DATA TO USE: Begin
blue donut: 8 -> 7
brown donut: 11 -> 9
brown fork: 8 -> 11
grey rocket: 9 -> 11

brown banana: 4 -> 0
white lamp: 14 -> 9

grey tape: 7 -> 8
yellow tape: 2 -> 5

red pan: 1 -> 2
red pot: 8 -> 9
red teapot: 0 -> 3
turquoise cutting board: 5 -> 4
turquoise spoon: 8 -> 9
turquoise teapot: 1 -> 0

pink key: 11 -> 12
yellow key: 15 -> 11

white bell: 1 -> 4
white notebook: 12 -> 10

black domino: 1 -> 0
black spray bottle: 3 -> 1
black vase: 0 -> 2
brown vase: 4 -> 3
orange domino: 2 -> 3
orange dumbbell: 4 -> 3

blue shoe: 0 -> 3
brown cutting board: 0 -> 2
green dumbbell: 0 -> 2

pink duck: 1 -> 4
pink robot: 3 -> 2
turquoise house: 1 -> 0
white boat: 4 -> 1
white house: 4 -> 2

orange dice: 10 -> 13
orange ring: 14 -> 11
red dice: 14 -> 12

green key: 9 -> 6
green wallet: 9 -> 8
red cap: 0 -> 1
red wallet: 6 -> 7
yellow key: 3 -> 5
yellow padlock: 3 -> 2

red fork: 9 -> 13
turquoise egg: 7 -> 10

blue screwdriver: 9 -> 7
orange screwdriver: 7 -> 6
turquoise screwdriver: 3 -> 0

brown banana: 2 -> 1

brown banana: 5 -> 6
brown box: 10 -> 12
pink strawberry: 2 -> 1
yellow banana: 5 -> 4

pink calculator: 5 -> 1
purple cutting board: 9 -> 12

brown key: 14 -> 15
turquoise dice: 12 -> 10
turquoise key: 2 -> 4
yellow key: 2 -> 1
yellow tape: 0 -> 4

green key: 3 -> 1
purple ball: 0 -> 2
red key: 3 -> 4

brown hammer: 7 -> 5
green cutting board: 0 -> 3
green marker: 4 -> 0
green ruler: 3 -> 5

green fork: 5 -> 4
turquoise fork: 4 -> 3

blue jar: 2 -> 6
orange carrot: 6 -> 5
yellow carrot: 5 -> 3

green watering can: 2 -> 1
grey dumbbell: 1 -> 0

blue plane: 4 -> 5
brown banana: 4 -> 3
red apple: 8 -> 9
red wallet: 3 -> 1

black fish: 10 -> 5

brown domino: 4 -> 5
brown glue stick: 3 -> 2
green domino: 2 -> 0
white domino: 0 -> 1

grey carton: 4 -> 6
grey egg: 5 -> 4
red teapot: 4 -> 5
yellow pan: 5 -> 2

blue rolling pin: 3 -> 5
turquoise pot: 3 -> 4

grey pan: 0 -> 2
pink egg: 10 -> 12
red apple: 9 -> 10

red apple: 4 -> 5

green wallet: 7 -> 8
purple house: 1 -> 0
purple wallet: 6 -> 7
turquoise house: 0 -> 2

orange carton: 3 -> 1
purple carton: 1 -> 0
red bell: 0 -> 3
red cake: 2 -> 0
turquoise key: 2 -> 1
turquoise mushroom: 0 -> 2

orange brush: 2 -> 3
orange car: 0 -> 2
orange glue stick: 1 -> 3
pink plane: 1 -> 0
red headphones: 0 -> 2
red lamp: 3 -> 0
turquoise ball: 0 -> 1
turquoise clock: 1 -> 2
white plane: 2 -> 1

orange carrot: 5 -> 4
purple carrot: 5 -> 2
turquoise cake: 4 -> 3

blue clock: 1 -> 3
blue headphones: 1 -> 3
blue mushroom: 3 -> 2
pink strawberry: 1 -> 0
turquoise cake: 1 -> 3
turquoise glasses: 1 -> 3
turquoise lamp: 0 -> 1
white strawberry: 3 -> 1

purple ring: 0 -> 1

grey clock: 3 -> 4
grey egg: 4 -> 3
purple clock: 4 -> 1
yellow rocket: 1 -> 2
DATA TO USE: End
Return all lines from the data that include the string "carton".

- _ANSWER FOR THIS EXERCISE_
grey carton: 4 -> 6
orange carton: 3 -> 1
purple carton: 1 -> 0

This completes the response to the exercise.